▸ TASK MATERIAL
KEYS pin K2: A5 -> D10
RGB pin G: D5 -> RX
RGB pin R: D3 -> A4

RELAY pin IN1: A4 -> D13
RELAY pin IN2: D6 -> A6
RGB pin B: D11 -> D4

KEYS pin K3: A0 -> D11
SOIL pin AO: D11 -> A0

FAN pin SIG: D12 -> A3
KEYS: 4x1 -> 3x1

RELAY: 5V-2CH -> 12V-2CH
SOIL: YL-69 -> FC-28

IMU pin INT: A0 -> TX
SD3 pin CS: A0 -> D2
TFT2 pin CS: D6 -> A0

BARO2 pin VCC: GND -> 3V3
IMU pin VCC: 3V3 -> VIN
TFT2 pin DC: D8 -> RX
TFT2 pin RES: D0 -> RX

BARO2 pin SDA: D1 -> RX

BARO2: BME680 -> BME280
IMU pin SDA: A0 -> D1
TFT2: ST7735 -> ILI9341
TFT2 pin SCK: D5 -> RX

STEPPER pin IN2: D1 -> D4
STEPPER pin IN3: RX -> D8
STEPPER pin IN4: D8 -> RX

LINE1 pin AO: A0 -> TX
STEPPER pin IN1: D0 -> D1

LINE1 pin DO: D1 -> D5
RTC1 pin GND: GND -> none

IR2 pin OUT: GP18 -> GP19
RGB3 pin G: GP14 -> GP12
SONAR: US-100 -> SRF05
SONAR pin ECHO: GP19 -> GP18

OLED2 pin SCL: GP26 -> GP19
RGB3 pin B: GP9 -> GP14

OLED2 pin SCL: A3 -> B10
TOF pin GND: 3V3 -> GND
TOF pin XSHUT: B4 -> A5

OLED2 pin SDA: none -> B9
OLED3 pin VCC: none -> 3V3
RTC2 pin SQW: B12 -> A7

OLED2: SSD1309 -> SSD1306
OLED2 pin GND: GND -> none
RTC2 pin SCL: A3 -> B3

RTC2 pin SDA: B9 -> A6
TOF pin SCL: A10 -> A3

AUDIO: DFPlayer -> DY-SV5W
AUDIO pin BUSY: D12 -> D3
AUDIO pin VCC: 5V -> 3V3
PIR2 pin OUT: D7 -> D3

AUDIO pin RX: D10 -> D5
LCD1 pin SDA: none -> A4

▸ THE PROBLEM
Every line that holds the word "none" should be copied from the records.

▸ EXERCISE RESULT
RTC1 pin GND: GND -> none
OLED2 pin SDA: none -> B9
OLED3 pin VCC: none -> 3V3
OLED2 pin GND: GND -> none
LCD1 pin SDA: none -> A4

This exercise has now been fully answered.